▸ Exercise objective: Count the lines below that contain the word "purple" and give only that number.

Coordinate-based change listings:
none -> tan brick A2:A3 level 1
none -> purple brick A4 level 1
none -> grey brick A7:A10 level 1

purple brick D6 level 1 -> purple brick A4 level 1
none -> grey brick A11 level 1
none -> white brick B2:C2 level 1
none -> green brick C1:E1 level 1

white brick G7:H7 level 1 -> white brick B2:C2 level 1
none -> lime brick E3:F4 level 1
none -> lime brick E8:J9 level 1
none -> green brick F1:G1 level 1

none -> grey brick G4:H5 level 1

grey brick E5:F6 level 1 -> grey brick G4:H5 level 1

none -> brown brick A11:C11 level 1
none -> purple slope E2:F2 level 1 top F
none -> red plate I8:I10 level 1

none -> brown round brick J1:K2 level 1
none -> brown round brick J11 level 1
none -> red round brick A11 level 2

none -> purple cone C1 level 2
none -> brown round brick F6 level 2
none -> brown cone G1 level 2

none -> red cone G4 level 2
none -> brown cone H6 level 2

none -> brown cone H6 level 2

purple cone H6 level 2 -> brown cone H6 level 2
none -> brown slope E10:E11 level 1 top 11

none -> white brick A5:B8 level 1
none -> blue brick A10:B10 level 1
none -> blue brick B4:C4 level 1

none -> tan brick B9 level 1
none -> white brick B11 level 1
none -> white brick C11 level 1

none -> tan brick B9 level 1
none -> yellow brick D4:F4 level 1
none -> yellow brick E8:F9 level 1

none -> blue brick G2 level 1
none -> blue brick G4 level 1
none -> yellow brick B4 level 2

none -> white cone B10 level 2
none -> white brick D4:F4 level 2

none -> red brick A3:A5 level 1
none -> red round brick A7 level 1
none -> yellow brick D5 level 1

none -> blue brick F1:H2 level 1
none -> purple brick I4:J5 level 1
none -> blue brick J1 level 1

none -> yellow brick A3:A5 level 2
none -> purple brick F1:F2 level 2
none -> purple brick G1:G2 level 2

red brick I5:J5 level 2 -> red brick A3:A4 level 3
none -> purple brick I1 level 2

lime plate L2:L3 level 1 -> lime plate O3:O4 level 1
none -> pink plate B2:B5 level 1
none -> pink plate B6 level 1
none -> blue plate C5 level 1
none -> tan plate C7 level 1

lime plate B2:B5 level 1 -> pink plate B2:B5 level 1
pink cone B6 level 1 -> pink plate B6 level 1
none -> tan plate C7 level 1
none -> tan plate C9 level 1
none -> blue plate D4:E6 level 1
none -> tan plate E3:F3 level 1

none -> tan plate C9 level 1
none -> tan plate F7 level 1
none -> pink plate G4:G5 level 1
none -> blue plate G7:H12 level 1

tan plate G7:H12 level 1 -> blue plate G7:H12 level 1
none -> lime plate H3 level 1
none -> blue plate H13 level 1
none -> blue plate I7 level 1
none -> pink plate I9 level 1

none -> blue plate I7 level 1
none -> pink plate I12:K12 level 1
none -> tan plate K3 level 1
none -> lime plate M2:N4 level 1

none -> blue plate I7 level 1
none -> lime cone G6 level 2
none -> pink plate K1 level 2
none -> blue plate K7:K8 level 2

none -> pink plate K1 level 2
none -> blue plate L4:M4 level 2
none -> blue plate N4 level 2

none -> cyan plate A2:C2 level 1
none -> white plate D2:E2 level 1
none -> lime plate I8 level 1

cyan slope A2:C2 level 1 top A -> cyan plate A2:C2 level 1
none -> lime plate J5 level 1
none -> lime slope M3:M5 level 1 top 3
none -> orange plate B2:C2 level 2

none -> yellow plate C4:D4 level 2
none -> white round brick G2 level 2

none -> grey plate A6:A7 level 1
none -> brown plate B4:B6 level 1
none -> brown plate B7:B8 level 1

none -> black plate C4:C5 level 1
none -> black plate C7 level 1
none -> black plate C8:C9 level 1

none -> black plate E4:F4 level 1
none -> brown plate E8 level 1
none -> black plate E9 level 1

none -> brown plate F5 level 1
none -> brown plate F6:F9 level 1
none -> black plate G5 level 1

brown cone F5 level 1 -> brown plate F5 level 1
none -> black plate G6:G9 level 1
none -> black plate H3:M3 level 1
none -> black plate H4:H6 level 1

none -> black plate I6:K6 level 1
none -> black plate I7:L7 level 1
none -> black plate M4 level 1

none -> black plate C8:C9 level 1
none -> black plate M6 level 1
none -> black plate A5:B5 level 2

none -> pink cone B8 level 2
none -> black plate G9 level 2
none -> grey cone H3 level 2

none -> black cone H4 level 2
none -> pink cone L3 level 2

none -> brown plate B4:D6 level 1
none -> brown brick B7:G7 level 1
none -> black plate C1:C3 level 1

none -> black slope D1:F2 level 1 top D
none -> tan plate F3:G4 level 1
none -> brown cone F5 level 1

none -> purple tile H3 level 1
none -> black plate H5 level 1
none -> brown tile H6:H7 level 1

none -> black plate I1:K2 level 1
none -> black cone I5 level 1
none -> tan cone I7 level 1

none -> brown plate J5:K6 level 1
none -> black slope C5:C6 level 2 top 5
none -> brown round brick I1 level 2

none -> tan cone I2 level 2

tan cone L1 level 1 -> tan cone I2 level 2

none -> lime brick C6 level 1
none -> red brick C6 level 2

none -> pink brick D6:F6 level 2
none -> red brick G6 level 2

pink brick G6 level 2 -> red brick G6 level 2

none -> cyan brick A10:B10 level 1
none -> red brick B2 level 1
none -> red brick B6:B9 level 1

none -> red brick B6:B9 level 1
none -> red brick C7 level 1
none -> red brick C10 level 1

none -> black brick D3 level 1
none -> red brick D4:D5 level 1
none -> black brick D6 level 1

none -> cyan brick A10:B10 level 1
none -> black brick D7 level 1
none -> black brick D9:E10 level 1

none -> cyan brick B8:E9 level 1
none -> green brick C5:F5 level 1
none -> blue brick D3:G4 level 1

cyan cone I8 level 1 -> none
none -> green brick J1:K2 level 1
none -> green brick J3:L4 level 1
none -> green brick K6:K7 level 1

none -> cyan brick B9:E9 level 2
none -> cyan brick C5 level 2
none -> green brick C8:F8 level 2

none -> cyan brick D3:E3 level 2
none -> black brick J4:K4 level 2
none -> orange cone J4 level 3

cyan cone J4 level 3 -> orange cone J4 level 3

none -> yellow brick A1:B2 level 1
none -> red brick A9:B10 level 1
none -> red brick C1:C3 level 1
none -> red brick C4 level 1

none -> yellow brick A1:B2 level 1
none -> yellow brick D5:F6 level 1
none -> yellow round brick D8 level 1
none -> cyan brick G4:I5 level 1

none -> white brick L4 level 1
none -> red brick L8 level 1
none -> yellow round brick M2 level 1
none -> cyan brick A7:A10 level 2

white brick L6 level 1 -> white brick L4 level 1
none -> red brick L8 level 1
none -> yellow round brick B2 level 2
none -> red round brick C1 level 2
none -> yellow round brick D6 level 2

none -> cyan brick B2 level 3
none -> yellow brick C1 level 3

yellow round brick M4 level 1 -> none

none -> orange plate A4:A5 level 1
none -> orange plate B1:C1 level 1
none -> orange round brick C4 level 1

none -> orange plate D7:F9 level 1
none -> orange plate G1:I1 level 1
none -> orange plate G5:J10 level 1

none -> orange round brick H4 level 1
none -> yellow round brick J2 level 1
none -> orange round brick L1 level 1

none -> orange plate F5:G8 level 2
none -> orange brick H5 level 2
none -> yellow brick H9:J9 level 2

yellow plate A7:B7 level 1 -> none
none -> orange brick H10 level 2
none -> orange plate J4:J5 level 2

▸ Solved problem: 10